▼▼▼

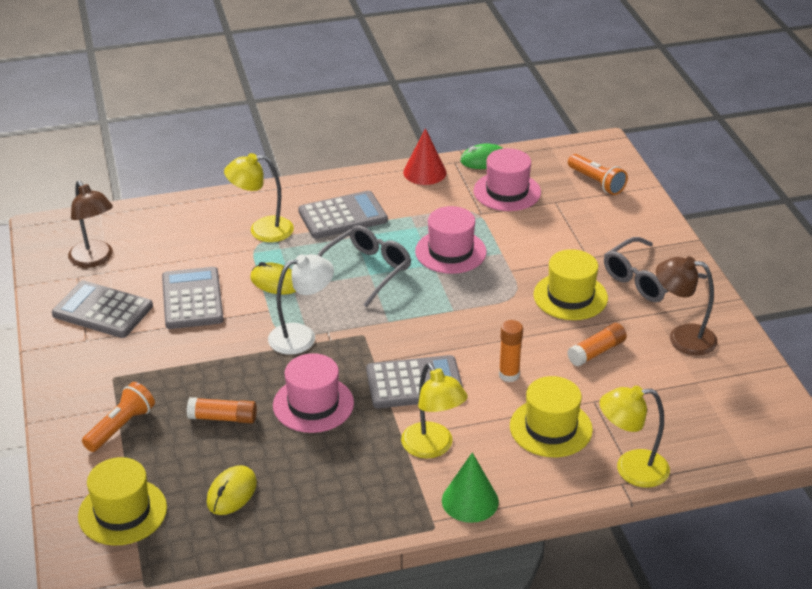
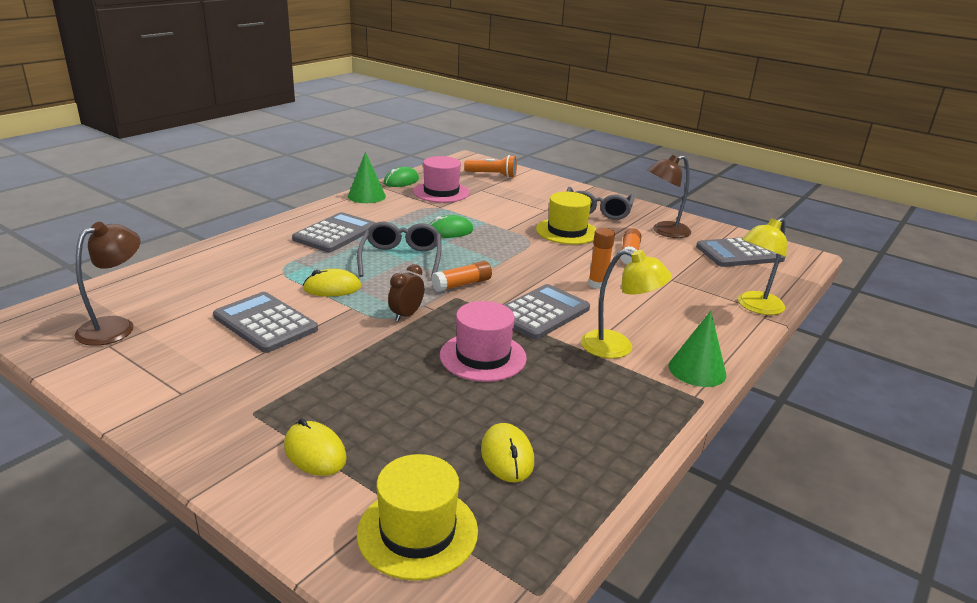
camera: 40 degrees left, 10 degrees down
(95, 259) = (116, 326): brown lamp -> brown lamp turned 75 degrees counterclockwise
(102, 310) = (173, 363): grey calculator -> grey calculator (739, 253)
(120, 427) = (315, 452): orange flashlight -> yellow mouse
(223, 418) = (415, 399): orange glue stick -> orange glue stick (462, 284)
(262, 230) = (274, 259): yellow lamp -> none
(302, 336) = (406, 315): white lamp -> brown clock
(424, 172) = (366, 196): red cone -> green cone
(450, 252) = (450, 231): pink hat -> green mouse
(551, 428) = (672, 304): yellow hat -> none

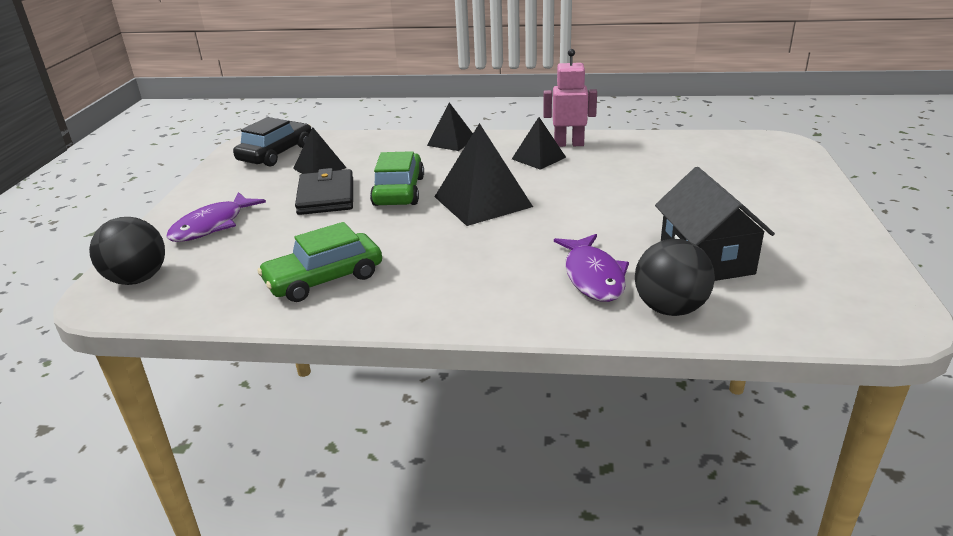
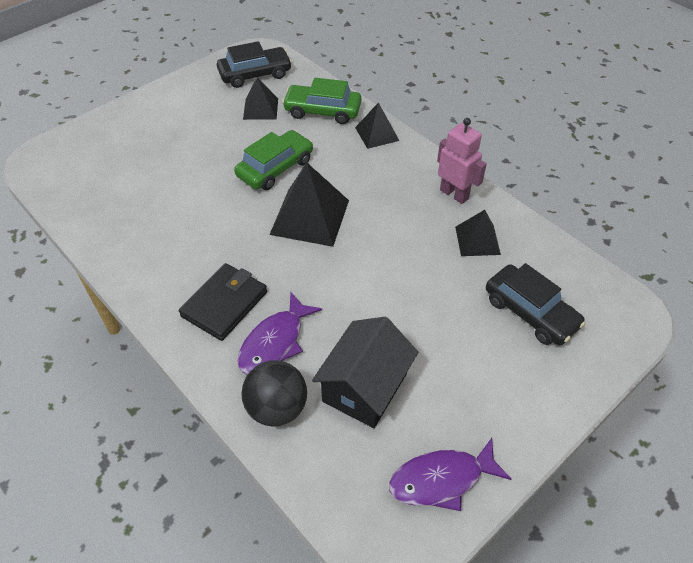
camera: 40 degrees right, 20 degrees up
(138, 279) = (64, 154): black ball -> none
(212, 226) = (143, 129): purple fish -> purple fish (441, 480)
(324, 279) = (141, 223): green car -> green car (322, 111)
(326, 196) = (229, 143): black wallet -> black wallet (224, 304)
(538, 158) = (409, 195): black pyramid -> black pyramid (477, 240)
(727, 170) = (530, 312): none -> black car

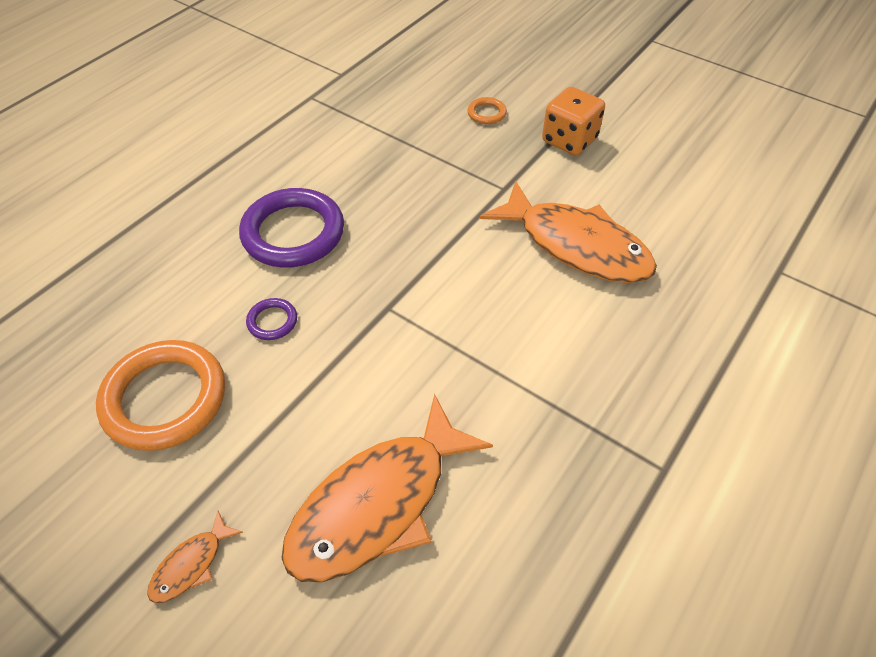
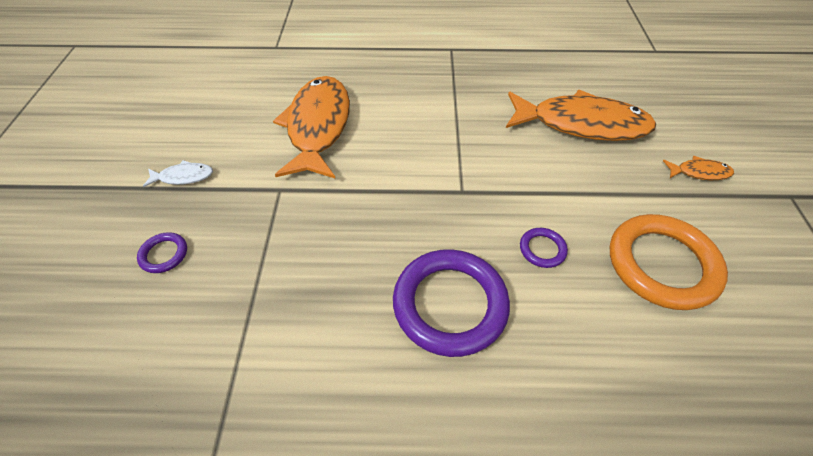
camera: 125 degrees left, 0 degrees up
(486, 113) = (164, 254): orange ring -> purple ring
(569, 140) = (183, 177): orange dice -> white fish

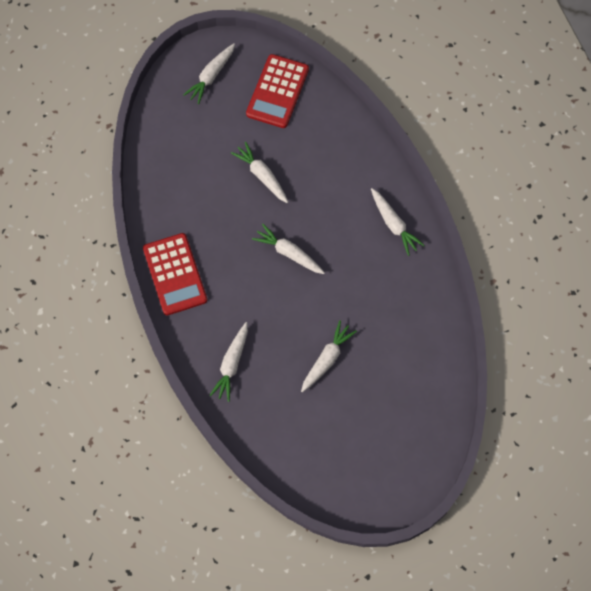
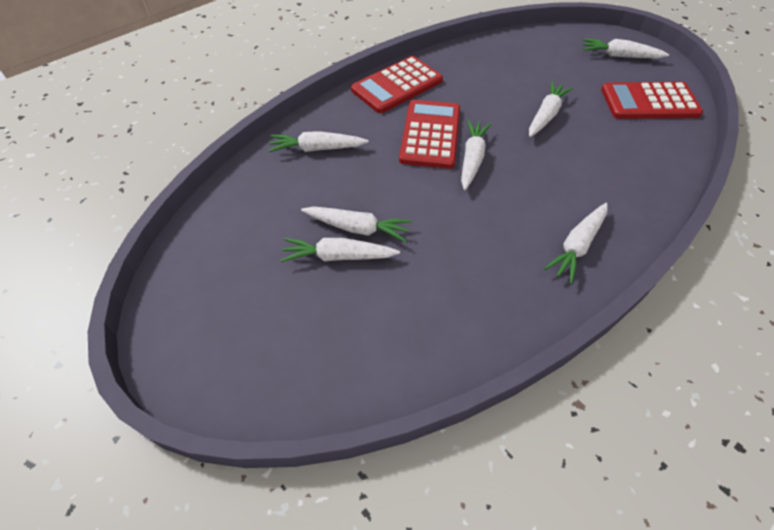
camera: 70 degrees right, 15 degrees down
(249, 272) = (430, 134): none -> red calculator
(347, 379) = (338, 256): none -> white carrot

▲▲▲

Search the records line by line for the word "degrees" and copy every line where it appears.

* [Written answer]:
camera: 40 degrees left, 10 degrees down
(95, 259) = (116, 326): brown lamp -> brown lamp turned 75 degrees counterclockwise
camera: 40 degrees right, 20 degrees up
camera: 125 degrees left, 0 degrees up
camera: 70 degrees right, 15 degrees down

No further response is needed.